++++ Dataset excerpts ++++

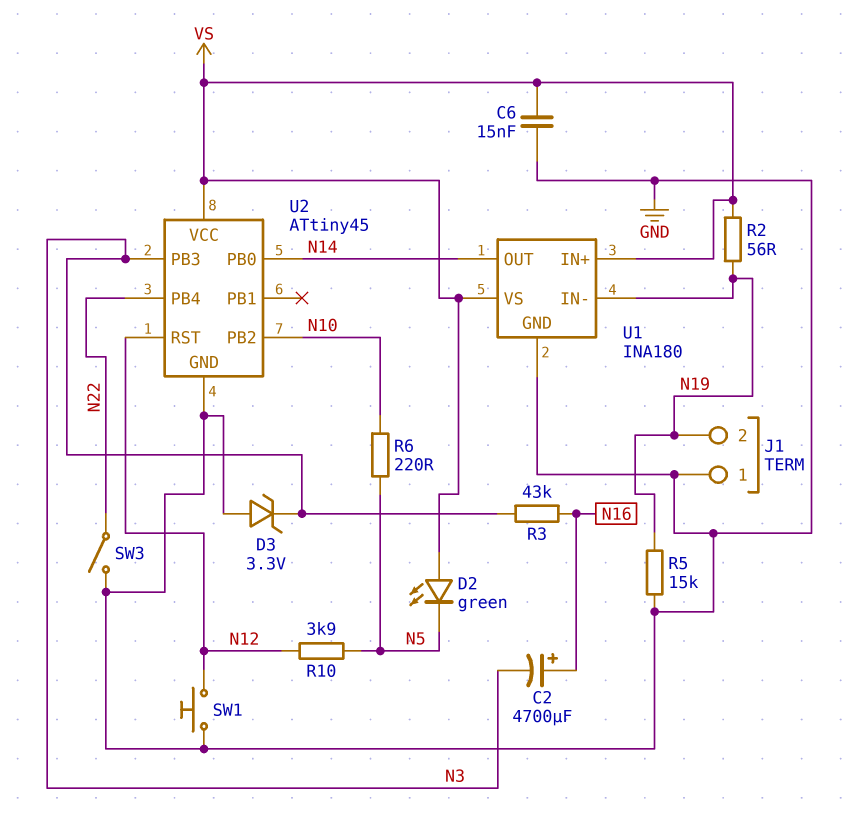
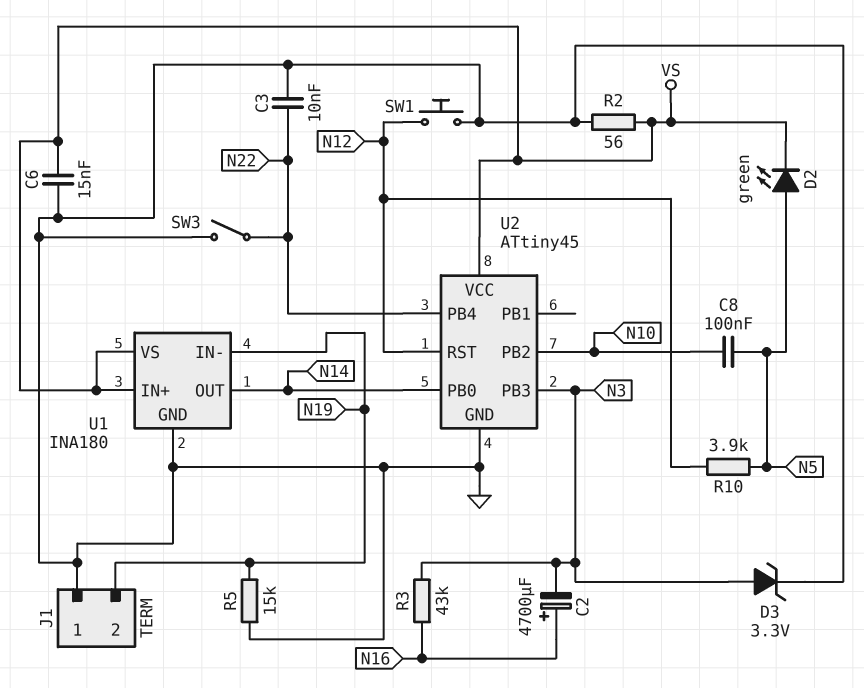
C3: none -> 10nF (GND, N22)
C8: none -> 100nF (N5, N10)
D2: LED green (A VS, K N5) -> LED green (A N5, K VS)
D3: zener 3.3V (A GND, K N3) -> zener 3.3V (A N3, K GND)
R2: 56 (N19, VS) -> 56 (GND, VS)
R6: 220 (N5, N10) -> none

++++

## [Assigned task]
Whenever a line of the data holds the string "none", pick that line out.

## [Answer for this exercise]
C3: none -> 10nF (GND, N22)
C8: none -> 100nF (N5, N10)
R6: 220 (N5, N10) -> none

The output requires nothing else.